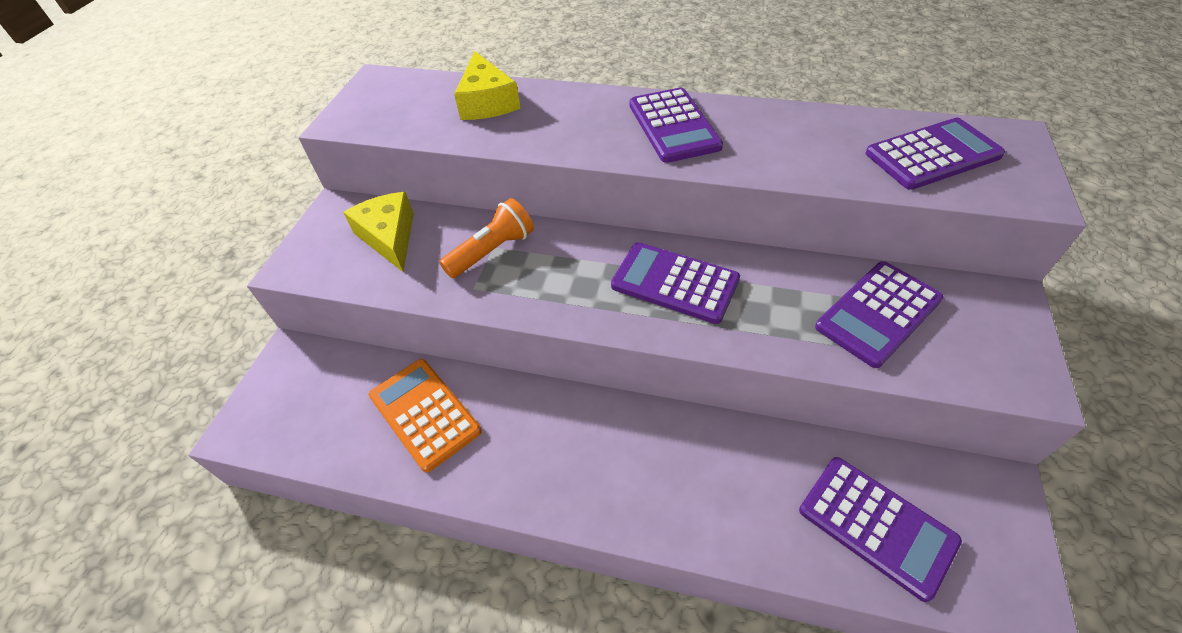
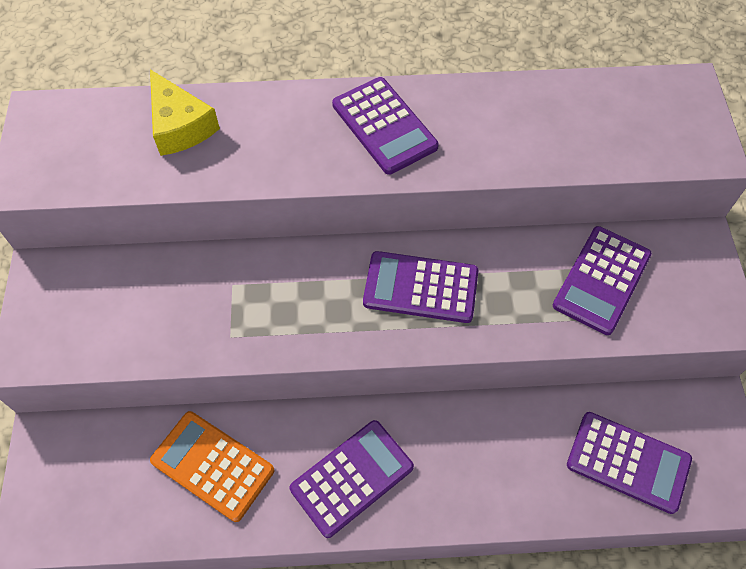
camera: 20 degrees left, 10 degrees up
(389, 237) = (118, 296): yellow cheese -> none
(492, 251) = (233, 290): orange flashlight -> none
(932, 155) = (624, 121): purple calculator -> purple calculator (352, 478)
----
Exercise aim :: Copy all lines from the listing that contain "none".

Solution to this exercise ::
(389, 237) = (118, 296): yellow cheese -> none
(492, 251) = (233, 290): orange flashlight -> none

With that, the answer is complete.